Task description
When you reproduce these records, keep every word exactly and drop the images.

Entries taken from a collection
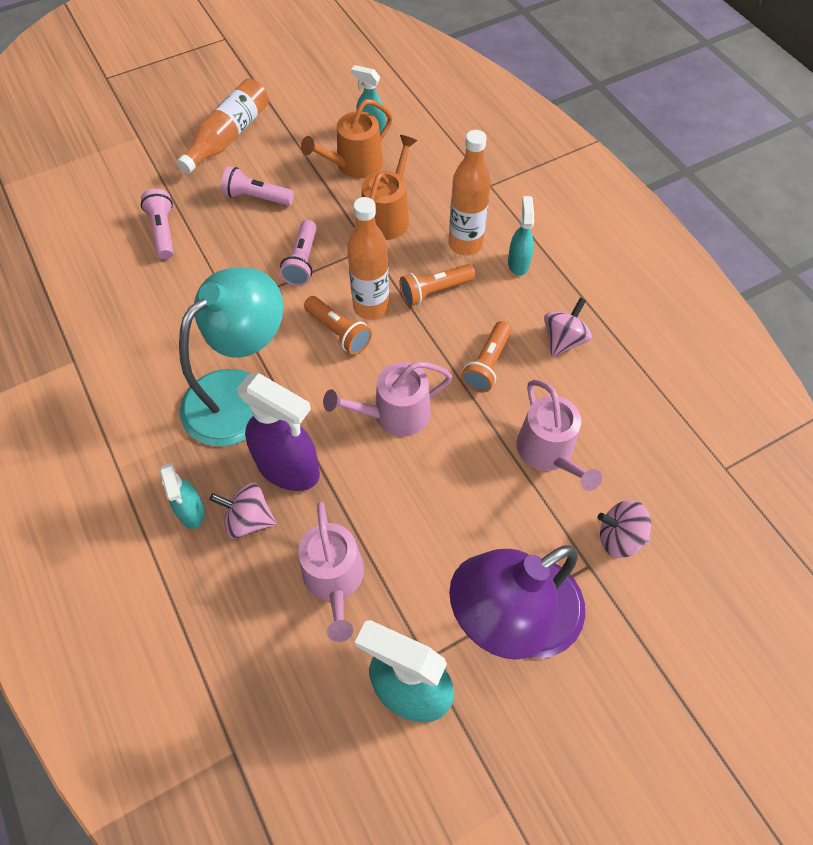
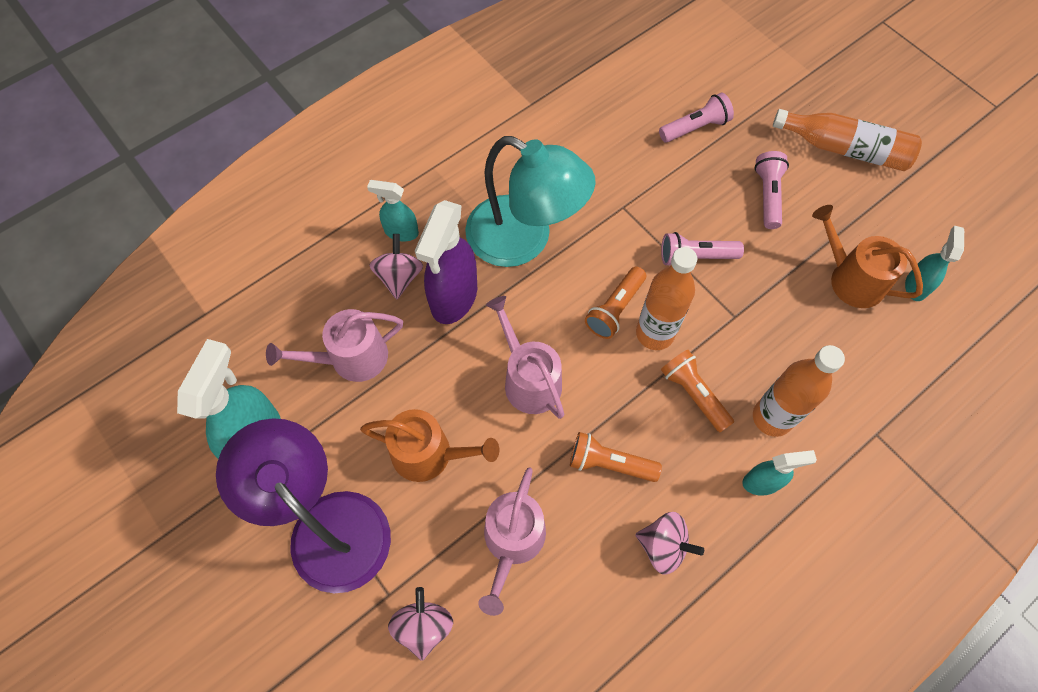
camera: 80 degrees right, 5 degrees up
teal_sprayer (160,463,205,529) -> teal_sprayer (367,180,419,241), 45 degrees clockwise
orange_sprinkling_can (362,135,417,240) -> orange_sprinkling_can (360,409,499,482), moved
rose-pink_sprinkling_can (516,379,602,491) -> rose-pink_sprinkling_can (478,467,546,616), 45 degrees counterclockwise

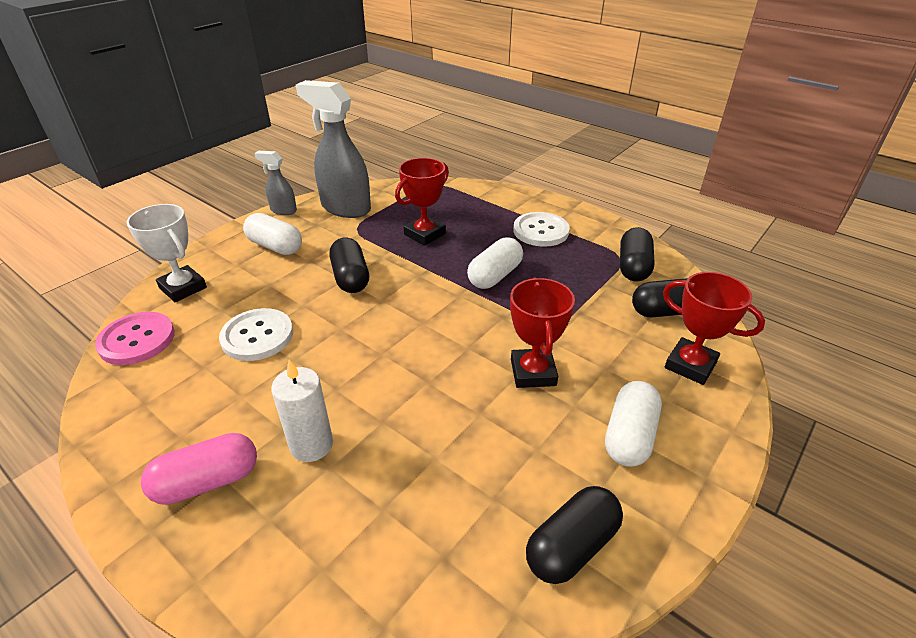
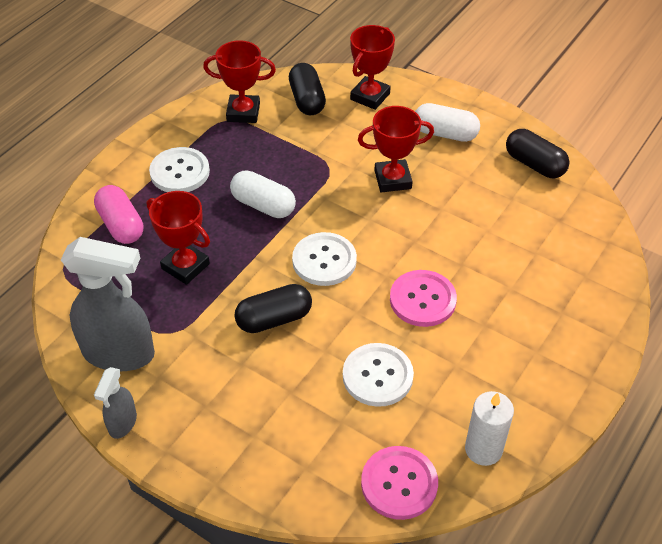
camera: 95 degrees left, 10 degrees up
white_award_cup (127,204,207,302) -> none
rose-pink_pill_shape (141,433,257,505) -> rose-pink_pill_shape (94,185,143,244), moved
white_pill_shape (243,213,302,255) -> none
white_candle (271,360,333,462) -> white_candle (465,391,514,466), moved
ash-grey_sprayer (296,80,371,218) -> ash-grey_sprayer (61,237,155,371), 105 degrees counterclockwise
jet-black_pill_shape (620,227,655,281) -> crimson_award_cup (203,40,276,123)
none -> white_sewing_button (292,232,357,286)
none -> rose-pink_sewing_button (390,270,457,327)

Answer section
camera: 80 degrees right, 5 degrees up
teal_sprayer (160,463,205,529) -> teal_sprayer (367,180,419,241), 45 degrees clockwise
orange_sprinkling_can (362,135,417,240) -> orange_sprinkling_can (360,409,499,482), moved
rose-pink_sprinkling_can (516,379,602,491) -> rose-pink_sprinkling_can (478,467,546,616), 45 degrees counterclockwise

camera: 95 degrees left, 10 degrees up
white_award_cup (127,204,207,302) -> none
rose-pink_pill_shape (141,433,257,505) -> rose-pink_pill_shape (94,185,143,244), moved
white_pill_shape (243,213,302,255) -> none
white_candle (271,360,333,462) -> white_candle (465,391,514,466), moved
ash-grey_sprayer (296,80,371,218) -> ash-grey_sprayer (61,237,155,371), 105 degrees counterclockwise
jet-black_pill_shape (620,227,655,281) -> crimson_award_cup (203,40,276,123)
none -> white_sewing_button (292,232,357,286)
none -> rose-pink_sewing_button (390,270,457,327)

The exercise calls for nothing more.